-- DATASET RECORDS --
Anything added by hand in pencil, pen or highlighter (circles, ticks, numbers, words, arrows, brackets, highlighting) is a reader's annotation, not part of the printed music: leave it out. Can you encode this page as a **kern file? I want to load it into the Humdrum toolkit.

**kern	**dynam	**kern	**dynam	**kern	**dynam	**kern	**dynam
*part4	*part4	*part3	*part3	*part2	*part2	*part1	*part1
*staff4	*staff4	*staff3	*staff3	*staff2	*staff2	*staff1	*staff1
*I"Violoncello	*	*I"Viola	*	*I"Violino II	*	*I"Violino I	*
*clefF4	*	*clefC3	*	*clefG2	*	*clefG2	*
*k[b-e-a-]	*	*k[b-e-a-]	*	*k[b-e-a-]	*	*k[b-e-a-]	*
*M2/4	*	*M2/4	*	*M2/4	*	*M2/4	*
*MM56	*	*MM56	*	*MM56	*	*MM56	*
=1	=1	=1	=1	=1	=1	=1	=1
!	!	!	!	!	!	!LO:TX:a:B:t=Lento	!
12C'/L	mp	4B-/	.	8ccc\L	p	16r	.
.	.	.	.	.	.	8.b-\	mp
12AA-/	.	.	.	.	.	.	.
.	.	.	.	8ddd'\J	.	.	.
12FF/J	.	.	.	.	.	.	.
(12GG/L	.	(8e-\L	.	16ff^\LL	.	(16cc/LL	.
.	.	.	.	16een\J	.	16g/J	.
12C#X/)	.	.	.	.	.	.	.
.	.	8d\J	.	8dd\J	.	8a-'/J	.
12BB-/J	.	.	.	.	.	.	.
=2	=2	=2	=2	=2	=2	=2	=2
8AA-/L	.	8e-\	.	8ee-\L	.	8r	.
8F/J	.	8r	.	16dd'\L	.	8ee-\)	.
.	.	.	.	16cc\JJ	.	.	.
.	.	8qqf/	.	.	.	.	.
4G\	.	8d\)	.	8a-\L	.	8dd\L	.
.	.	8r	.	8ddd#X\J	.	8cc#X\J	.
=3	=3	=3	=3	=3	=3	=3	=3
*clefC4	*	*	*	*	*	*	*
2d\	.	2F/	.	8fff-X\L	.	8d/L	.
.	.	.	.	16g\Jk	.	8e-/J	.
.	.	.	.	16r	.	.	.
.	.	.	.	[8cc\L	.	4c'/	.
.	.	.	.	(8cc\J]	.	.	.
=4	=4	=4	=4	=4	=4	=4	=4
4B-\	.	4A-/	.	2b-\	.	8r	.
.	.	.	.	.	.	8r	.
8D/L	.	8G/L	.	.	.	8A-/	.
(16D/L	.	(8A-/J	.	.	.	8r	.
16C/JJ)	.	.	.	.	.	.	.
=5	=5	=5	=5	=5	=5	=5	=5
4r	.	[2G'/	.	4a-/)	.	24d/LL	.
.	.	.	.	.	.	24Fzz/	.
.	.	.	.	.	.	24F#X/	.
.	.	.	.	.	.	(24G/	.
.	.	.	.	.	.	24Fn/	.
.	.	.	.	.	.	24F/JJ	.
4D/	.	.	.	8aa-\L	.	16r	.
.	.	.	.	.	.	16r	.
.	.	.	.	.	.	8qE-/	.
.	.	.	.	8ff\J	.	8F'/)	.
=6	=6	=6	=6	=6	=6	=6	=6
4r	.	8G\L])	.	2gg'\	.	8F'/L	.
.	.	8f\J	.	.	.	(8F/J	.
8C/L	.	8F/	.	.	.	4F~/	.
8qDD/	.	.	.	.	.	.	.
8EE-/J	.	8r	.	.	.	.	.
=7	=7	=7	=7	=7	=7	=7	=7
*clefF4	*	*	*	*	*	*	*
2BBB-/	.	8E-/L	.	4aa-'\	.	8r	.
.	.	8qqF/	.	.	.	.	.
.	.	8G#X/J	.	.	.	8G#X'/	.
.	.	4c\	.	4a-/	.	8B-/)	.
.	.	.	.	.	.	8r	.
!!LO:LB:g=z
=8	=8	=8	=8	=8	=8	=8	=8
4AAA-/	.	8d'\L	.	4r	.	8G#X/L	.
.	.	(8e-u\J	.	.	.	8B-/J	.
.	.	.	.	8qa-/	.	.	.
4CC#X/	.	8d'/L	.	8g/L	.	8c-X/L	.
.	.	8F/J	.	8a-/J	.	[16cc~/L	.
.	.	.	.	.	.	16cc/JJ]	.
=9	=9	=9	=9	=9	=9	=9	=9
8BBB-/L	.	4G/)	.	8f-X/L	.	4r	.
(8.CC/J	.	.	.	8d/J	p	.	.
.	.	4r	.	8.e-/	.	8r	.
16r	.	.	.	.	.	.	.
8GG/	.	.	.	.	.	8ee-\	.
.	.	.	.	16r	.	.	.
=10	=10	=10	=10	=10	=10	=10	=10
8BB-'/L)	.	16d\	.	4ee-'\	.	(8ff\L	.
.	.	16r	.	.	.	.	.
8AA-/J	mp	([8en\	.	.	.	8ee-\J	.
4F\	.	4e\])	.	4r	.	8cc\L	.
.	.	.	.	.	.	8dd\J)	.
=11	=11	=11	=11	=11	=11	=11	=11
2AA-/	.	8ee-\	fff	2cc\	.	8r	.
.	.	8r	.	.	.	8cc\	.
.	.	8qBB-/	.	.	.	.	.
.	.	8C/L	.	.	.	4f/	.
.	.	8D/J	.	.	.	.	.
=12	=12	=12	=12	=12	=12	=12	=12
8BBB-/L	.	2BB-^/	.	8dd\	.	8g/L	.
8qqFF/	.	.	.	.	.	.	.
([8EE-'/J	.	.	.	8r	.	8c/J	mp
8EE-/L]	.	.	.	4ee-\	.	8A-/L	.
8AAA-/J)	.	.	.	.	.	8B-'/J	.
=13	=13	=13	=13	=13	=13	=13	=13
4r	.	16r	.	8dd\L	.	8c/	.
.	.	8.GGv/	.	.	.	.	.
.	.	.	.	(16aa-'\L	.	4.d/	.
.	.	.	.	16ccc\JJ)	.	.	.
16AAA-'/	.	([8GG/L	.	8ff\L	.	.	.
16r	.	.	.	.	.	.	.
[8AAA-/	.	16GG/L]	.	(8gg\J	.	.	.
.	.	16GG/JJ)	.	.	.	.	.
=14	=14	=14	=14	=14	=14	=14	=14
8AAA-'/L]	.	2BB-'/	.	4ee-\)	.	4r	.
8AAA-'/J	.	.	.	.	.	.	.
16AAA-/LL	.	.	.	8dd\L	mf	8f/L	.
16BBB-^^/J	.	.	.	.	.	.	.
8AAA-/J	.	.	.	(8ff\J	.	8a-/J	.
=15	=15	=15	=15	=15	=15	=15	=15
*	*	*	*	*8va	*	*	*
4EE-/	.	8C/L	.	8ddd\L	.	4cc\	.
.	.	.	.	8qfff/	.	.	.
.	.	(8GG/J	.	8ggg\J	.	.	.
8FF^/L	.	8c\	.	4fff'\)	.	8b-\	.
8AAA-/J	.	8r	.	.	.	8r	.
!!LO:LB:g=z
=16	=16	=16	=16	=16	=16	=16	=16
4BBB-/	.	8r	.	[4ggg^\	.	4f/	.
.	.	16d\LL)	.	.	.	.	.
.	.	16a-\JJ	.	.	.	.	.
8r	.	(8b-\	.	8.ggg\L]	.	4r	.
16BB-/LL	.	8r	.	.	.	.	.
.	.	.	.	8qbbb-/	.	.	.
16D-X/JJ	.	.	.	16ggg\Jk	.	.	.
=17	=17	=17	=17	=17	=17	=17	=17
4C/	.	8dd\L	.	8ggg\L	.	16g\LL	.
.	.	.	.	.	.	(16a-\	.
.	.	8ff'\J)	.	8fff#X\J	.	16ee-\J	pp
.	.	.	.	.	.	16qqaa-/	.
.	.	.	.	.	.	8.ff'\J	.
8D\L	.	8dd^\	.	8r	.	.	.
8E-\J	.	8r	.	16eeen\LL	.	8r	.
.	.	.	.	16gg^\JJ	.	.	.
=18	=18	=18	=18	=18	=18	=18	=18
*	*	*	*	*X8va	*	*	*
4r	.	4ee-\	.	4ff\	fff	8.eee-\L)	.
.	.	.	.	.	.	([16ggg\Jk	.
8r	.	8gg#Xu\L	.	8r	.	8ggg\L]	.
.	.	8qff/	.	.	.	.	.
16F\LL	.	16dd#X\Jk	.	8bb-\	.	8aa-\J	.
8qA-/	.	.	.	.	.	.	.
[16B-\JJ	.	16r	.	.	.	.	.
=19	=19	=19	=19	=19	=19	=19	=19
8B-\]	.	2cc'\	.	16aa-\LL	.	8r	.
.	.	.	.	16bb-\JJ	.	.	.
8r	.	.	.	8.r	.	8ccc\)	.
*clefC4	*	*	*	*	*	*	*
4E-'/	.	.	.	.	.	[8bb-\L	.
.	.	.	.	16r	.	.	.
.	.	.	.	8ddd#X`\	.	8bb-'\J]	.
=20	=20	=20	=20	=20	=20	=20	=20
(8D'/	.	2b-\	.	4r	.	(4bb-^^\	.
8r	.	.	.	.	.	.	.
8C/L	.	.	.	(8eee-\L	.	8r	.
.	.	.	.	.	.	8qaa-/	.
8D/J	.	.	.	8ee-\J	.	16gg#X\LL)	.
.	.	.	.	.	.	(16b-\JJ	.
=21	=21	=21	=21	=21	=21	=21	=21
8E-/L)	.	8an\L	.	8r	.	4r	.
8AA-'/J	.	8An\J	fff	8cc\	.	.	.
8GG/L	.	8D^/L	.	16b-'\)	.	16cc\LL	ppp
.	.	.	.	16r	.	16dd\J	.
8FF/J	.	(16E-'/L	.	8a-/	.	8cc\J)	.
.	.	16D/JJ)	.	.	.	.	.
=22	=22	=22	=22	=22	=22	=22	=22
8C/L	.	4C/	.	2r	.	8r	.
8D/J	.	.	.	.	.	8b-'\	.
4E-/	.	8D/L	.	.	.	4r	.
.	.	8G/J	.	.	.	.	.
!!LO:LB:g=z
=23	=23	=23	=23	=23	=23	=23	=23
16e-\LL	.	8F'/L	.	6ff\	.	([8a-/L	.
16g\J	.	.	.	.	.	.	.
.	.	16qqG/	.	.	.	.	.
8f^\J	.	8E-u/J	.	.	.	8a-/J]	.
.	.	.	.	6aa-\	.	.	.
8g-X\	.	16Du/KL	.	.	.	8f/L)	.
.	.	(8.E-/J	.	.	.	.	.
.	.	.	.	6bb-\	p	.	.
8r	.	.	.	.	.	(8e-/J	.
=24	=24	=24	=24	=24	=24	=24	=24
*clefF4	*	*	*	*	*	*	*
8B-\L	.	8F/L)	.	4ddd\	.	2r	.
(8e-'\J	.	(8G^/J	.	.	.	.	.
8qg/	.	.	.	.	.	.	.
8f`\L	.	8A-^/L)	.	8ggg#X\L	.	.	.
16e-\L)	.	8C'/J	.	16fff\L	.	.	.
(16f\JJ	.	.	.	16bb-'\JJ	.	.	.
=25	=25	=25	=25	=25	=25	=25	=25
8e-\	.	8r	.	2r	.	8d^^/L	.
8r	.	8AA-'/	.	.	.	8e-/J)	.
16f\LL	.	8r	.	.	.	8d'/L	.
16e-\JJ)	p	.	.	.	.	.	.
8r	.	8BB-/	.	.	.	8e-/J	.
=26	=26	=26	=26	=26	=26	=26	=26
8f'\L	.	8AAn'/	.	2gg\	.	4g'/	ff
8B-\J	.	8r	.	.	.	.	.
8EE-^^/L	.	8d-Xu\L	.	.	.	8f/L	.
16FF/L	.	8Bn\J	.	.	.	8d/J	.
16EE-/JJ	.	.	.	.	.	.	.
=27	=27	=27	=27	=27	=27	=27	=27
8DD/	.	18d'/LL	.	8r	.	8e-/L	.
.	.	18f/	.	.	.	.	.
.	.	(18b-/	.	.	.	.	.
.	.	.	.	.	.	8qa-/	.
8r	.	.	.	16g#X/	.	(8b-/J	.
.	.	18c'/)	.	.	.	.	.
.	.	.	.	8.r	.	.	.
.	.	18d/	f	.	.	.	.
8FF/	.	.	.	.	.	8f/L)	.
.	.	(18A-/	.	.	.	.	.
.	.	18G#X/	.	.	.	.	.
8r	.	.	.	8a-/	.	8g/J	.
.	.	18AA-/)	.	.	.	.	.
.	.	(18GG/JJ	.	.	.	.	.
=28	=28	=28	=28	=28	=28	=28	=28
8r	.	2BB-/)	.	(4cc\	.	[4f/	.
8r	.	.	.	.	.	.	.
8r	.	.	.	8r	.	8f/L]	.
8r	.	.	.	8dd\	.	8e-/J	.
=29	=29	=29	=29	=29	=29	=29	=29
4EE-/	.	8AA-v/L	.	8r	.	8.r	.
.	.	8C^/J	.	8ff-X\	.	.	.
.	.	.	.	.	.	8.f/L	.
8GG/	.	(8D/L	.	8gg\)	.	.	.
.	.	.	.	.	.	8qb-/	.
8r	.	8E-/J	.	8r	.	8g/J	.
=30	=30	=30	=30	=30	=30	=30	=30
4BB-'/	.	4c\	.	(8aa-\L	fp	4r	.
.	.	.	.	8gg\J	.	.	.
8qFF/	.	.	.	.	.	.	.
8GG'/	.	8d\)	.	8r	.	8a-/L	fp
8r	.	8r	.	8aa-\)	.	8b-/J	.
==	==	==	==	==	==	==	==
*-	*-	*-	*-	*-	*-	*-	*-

-- PROBLEM TO SOLVE --
Locate every line in the rows above that contains the string "kern", and copy each such line in full.

-- THE REPLY --
Anything added by hand in pencil, pen or highlighter (circles, ticks, numbers, words, arrows, brackets, highlighting) is a reader's annotation, not part of the printed music: leave it out. Can you encode this page as a **kern file? I want to load it into the Humdrum toolkit.
**kern	**dynam	**kern	**dynam	**kern	**dynam	**kern	**dynam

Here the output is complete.